*** Block opens ***

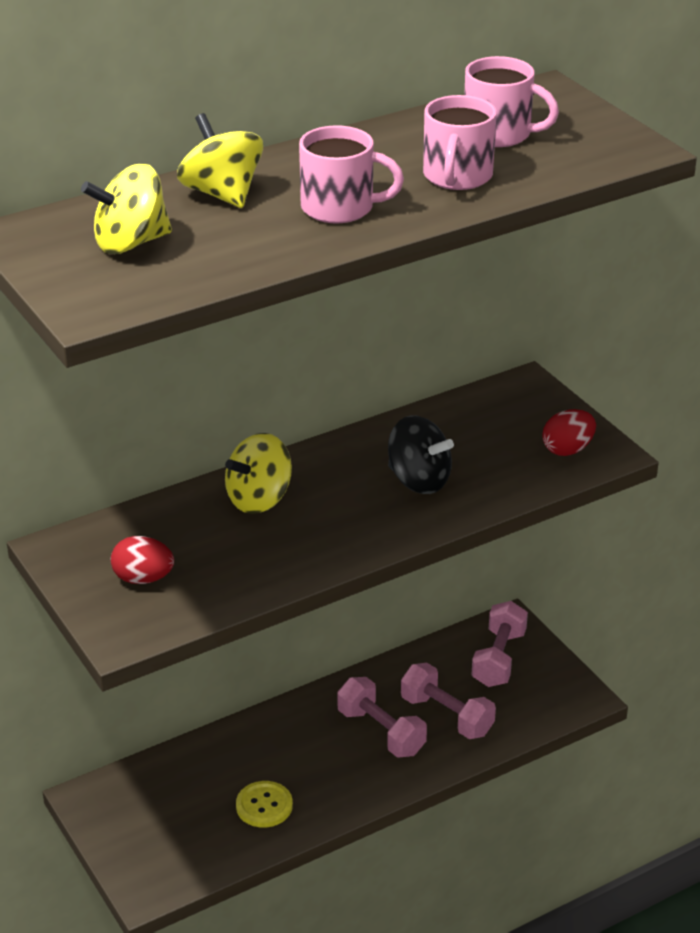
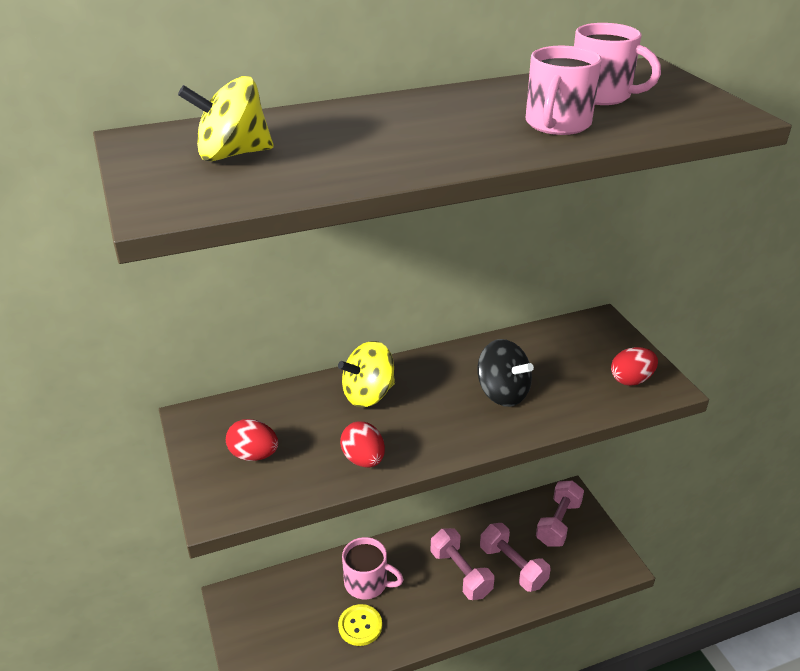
camera: 10 degrees right, 0 degrees up
(222, 194) = (335, 122): yellow spinning top -> none
(272, 569) = (363, 459): none -> red egg
(340, 208) = (439, 141): pink mug -> pink mug (367, 583)

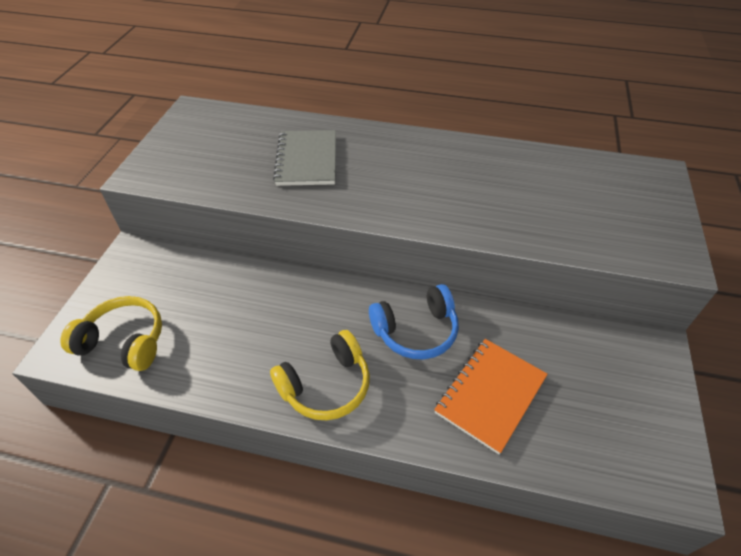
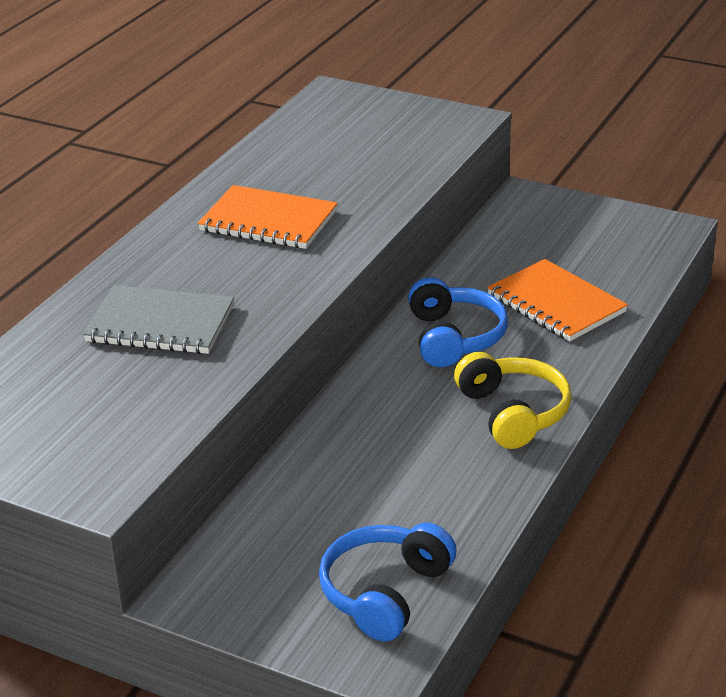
camera: 75 degrees left, 15 degrees down
(124, 341) = (385, 592): yellow headphones -> blue headphones
(447, 179) = (268, 221): none -> orange notebook

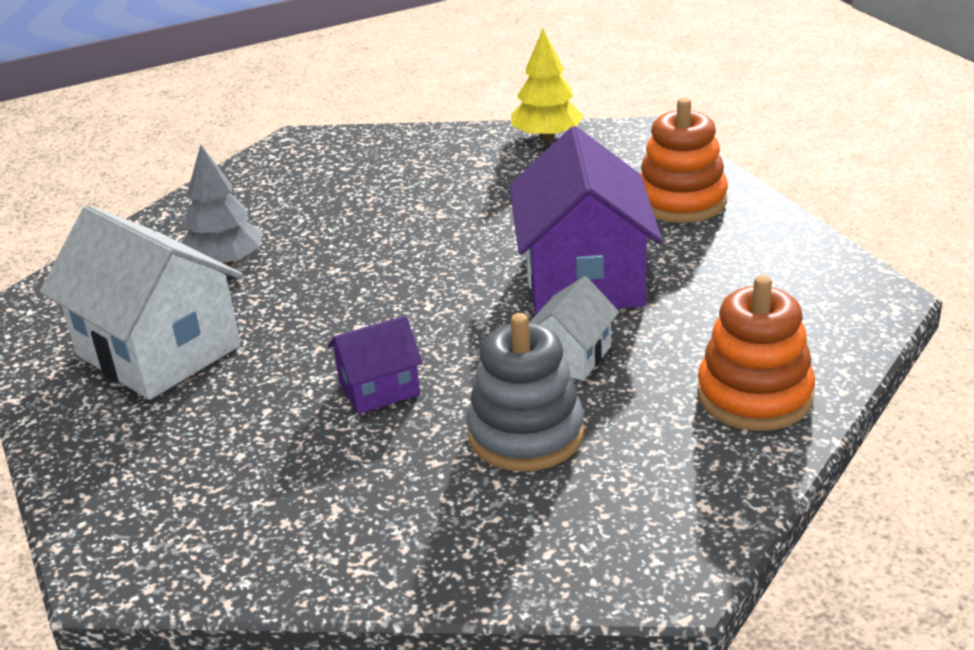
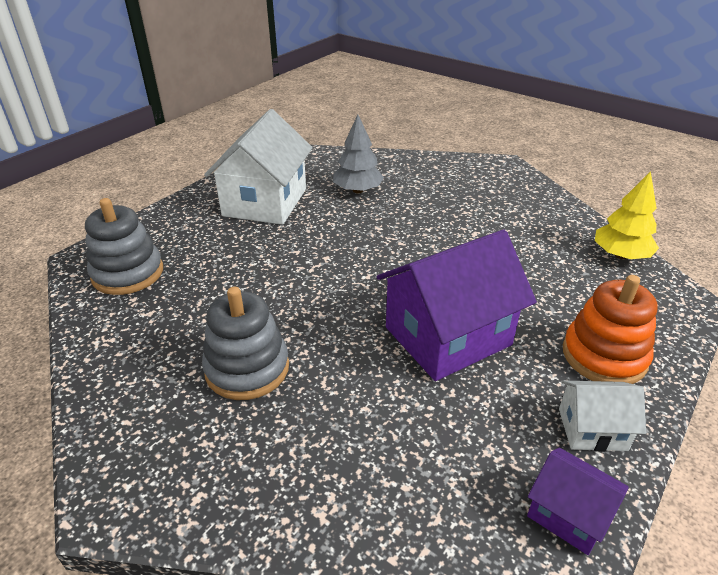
camera: 60 degrees right, 5 degrees up
(210, 521) = (128, 273): none -> grey stacking toy
(379, 388) = (267, 288): purple house -> purple house (568, 514)
(571, 356) = (347, 361): white house -> white house (592, 429)
(754, 396) = (352, 490): orange stacking toy -> none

*** Block closes ***

**EXERCISE REQUIREMENTS**
Word for word, repeat only the lines from the line containing "(222, 194) = (335, 122): yellow" through the end of the data, without any pictures.

**WRITTEN ANSWER**
(222, 194) = (335, 122): yellow spinning top -> none
(272, 569) = (363, 459): none -> red egg
(340, 208) = (439, 141): pink mug -> pink mug (367, 583)

camera: 75 degrees left, 15 degrees down
(124, 341) = (385, 592): yellow headphones -> blue headphones
(447, 179) = (268, 221): none -> orange notebook

camera: 60 degrees right, 5 degrees up
(210, 521) = (128, 273): none -> grey stacking toy
(379, 388) = (267, 288): purple house -> purple house (568, 514)
(571, 356) = (347, 361): white house -> white house (592, 429)
(754, 396) = (352, 490): orange stacking toy -> none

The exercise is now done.